** What to work on **
The material below contains a line with "(314, 87) = (596, 227): yellow" and a line with "(510, 167) = (352, 407): red". Copy exactly those two lines and all lines between them.

** Information **
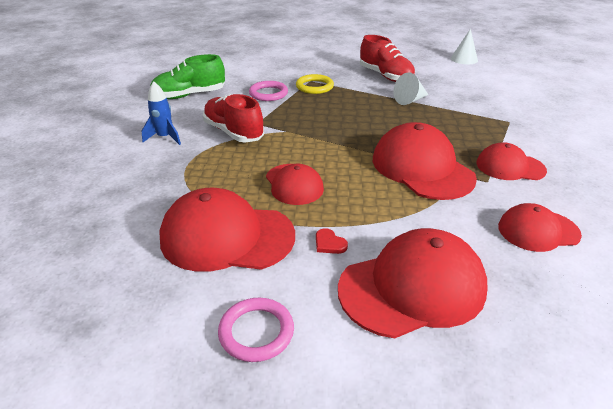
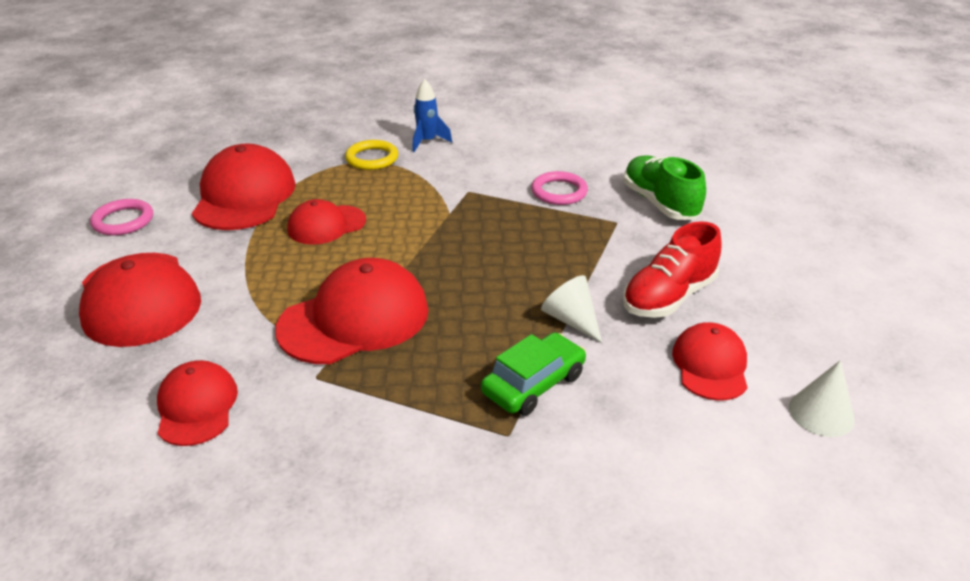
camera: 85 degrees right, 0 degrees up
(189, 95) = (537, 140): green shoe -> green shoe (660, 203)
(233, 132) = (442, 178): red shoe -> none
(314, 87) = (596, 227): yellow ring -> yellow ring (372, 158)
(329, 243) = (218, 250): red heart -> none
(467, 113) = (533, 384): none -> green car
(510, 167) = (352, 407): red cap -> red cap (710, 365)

--

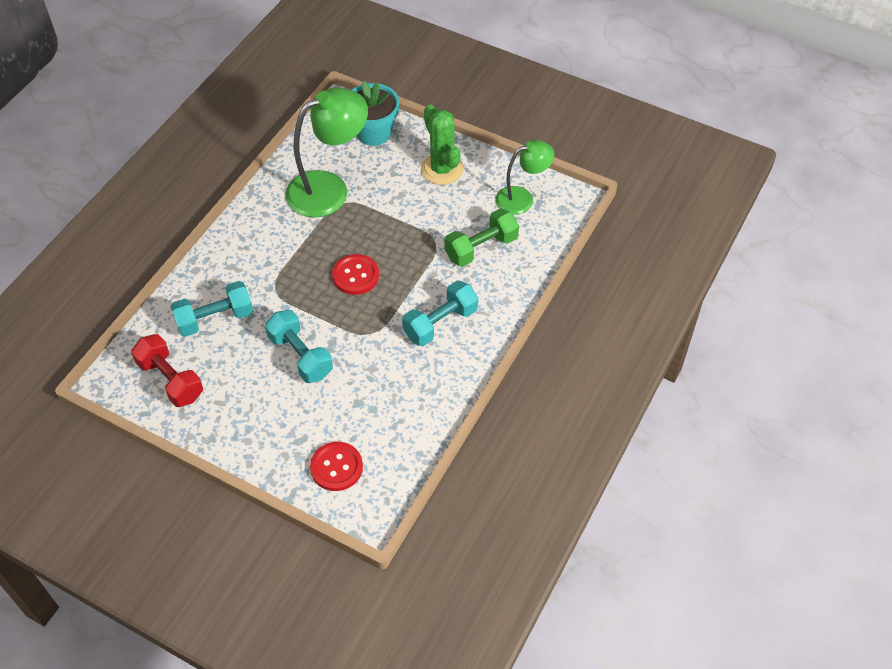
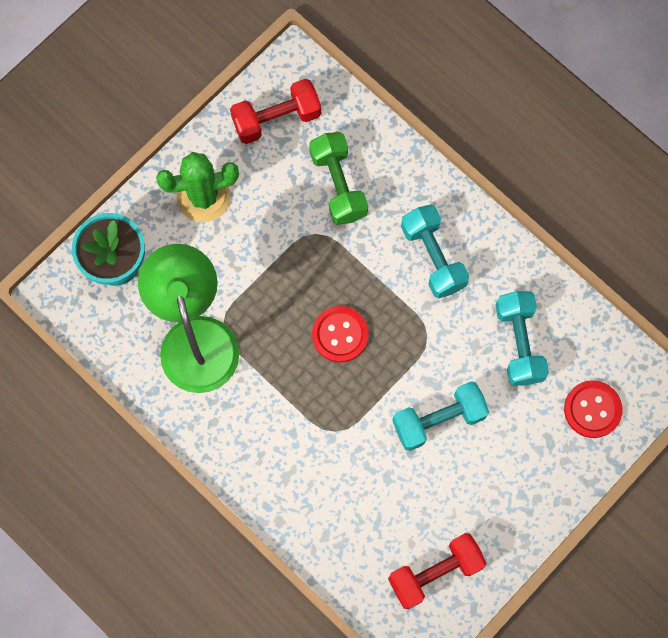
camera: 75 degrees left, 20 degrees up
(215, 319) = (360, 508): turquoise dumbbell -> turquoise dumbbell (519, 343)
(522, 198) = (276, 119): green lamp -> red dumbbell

** Answer box **
(314, 87) = (596, 227): yellow ring -> yellow ring (372, 158)
(329, 243) = (218, 250): red heart -> none
(467, 113) = (533, 384): none -> green car
(510, 167) = (352, 407): red cap -> red cap (710, 365)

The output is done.